**TASK DESCRIPTION:**
State the number of lines in the material below that hold "flower", and add nothing to it.

**TASK INPUT:**
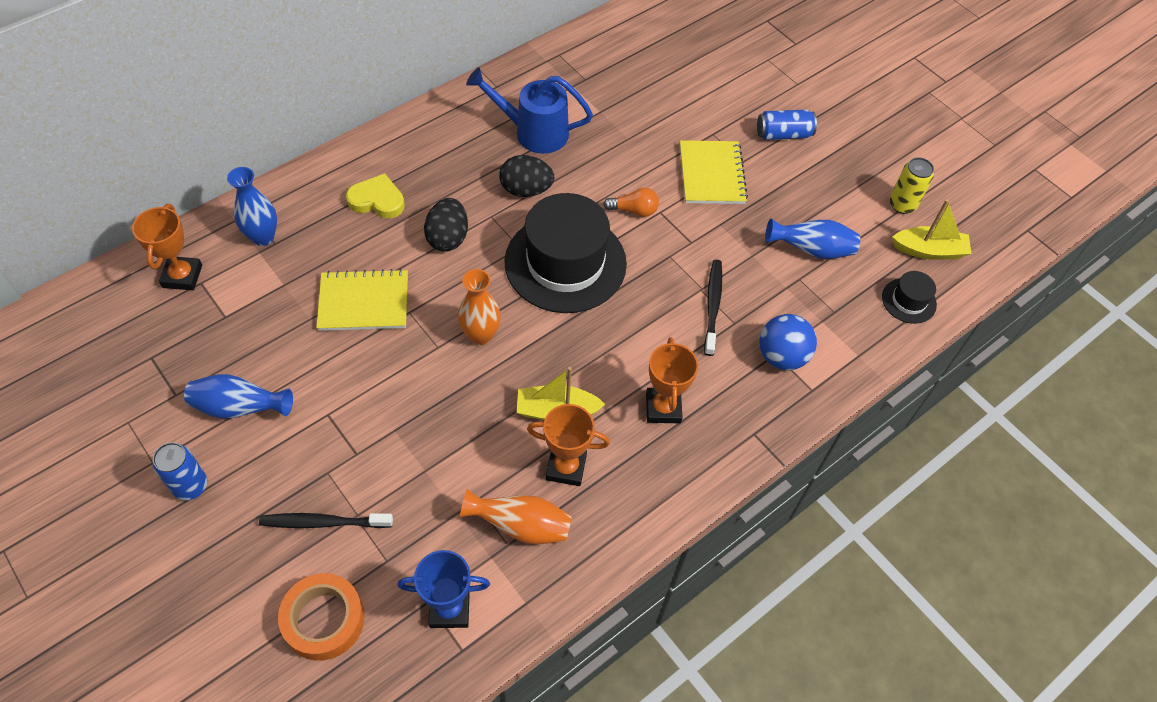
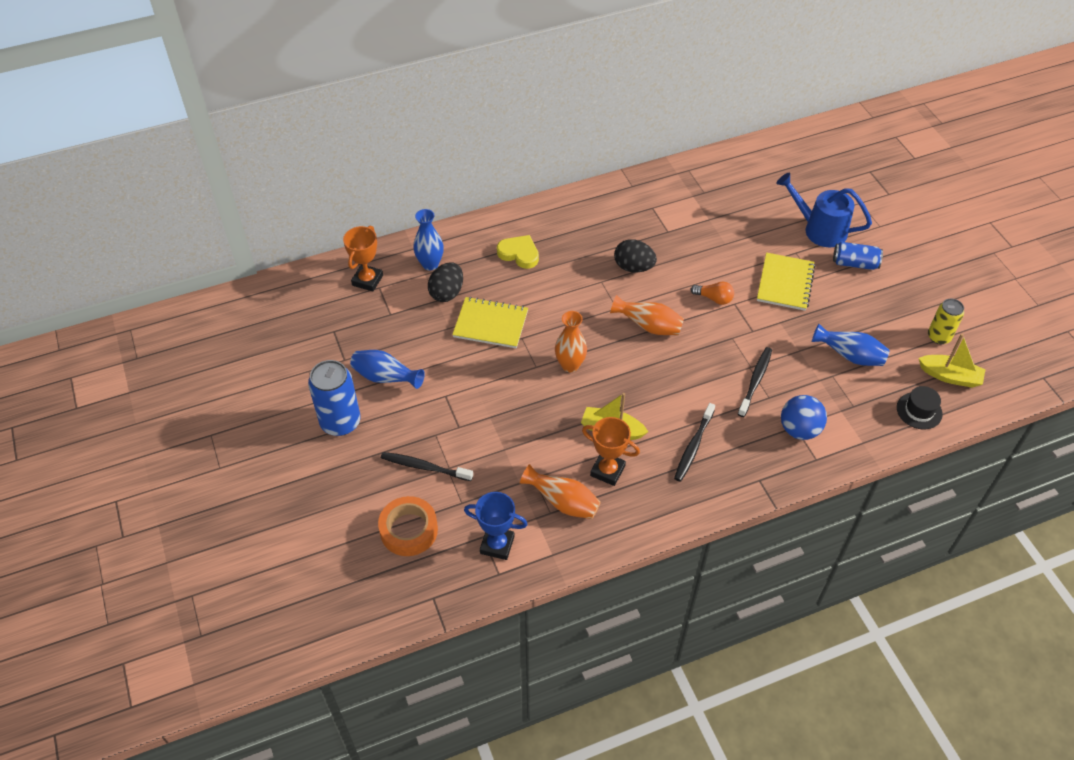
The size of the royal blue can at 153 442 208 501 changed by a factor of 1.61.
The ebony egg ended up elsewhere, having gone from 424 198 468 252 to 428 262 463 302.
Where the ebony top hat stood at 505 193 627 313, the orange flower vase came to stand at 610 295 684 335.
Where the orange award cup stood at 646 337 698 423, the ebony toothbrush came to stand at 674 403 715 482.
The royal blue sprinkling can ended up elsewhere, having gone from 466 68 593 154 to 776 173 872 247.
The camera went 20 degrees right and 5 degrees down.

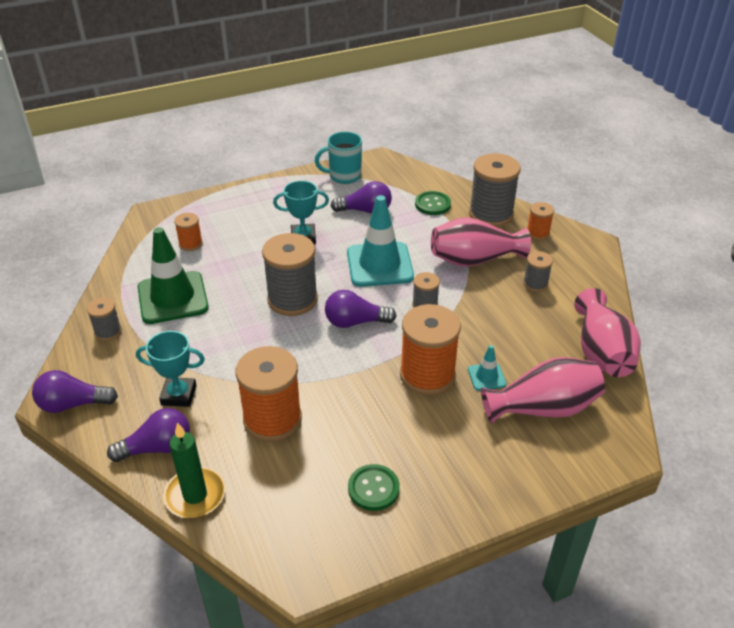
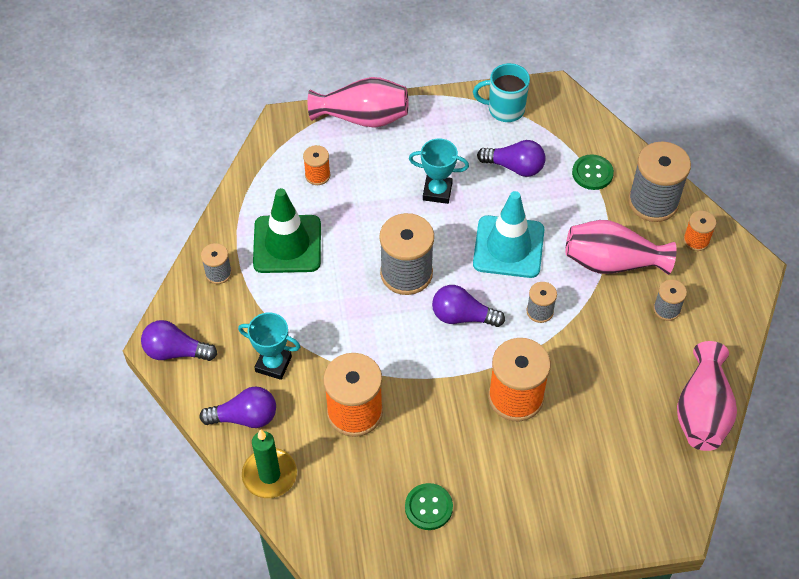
The rosy flower vase ended up elsewhere, having gone from 481 357 605 424 to 308 77 408 128.
The second view lost the turquoise road cone at 468 345 507 391.
The camera went 15 degrees right and 15 degrees up.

**WRITTEN ANSWER:**
2